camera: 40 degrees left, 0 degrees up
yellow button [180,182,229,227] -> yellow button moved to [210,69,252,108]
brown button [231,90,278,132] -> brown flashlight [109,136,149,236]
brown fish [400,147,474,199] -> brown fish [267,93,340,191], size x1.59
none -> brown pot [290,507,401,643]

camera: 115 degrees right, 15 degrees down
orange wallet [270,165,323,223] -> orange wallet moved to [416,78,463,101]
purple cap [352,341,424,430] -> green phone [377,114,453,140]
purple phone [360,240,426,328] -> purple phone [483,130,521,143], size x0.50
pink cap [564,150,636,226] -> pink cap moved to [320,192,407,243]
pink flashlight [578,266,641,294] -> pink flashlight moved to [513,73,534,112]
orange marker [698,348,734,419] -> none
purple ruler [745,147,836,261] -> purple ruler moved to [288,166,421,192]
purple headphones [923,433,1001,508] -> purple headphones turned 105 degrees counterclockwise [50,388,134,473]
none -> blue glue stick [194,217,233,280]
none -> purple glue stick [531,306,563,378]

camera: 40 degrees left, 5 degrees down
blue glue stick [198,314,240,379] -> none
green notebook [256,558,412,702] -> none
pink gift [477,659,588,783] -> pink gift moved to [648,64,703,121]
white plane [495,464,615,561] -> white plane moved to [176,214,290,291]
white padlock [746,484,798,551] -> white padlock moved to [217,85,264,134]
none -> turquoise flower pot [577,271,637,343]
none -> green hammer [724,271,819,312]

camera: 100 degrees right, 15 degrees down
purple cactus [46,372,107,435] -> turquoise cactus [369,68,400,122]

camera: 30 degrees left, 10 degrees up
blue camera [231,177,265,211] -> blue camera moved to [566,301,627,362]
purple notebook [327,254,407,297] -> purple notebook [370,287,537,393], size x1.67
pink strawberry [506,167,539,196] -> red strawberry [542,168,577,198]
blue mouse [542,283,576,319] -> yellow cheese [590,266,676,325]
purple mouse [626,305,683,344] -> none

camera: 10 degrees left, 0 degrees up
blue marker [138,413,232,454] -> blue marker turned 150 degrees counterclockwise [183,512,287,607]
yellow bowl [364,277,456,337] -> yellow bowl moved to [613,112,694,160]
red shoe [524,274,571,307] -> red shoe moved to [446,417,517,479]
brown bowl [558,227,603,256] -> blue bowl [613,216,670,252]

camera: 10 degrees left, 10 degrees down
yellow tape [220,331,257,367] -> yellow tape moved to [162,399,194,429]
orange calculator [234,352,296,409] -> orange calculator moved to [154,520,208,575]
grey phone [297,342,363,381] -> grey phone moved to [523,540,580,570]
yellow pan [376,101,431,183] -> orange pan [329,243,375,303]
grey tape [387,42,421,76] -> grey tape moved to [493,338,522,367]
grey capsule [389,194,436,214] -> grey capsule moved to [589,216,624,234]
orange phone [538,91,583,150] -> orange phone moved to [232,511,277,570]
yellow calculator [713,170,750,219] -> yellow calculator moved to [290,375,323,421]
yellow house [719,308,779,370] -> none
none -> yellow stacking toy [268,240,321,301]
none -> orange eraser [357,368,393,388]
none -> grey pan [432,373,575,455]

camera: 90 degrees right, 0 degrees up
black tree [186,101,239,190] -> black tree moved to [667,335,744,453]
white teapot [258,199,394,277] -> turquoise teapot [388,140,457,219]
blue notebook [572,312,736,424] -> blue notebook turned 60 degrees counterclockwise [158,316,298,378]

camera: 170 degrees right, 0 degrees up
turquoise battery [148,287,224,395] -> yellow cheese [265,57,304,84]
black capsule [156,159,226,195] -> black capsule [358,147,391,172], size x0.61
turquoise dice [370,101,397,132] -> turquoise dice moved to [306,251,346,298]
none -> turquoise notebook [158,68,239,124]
══════════════════════════════
▸ **WORK TO COMPLETE**
The lines to copy run from the one containing "orange phone [538,91,583,150]" through the last line above. Copy them exactly and include nothing else.

▸ **REPLY**
orange phone [538,91,583,150] -> orange phone moved to [232,511,277,570]
yellow calculator [713,170,750,219] -> yellow calculator moved to [290,375,323,421]
yellow house [719,308,779,370] -> none
none -> yellow stacking toy [268,240,321,301]
none -> orange eraser [357,368,393,388]
none -> grey pan [432,373,575,455]

camera: 90 degrees right, 0 degrees up
black tree [186,101,239,190] -> black tree moved to [667,335,744,453]
white teapot [258,199,394,277] -> turquoise teapot [388,140,457,219]
blue notebook [572,312,736,424] -> blue notebook turned 60 degrees counterclockwise [158,316,298,378]

camera: 170 degrees right, 0 degrees up
turquoise battery [148,287,224,395] -> yellow cheese [265,57,304,84]
black capsule [156,159,226,195] -> black capsule [358,147,391,172], size x0.61
turquoise dice [370,101,397,132] -> turquoise dice moved to [306,251,346,298]
none -> turquoise notebook [158,68,239,124]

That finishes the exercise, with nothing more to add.